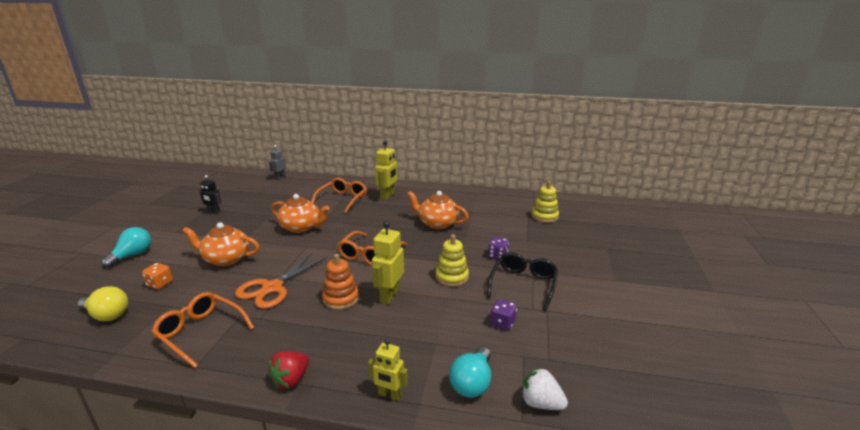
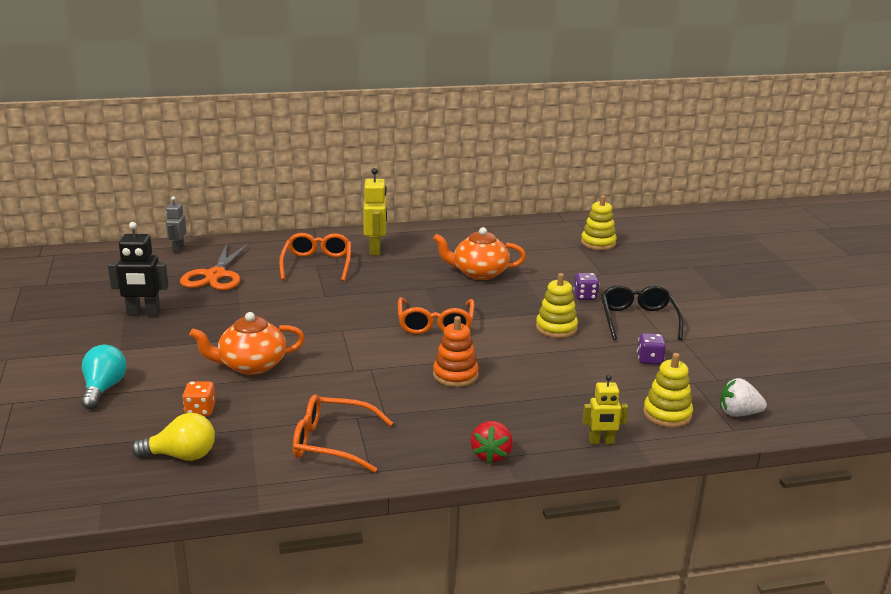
camera: 25 degrees left, 0 degrees up
(214, 212) = (143, 313): black robot -> black robot, size x1.55
(272, 288) = (358, 383): orange scissors -> orange scissors (215, 275)
(301, 227) = (304, 309): orange teapot -> none
(389, 296) = (507, 361): yellow robot -> none
(472, 383) = (667, 414): turquoise light bulb -> yellow stacking toy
***
YOUR TASK: Copy, exactly as written, the lines above, beginning with the one that contains "(214, 212) = (143, 313): black" and ending with the last.

RESPONSE TO THIS TASK:
(214, 212) = (143, 313): black robot -> black robot, size x1.55
(272, 288) = (358, 383): orange scissors -> orange scissors (215, 275)
(301, 227) = (304, 309): orange teapot -> none
(389, 296) = (507, 361): yellow robot -> none
(472, 383) = (667, 414): turquoise light bulb -> yellow stacking toy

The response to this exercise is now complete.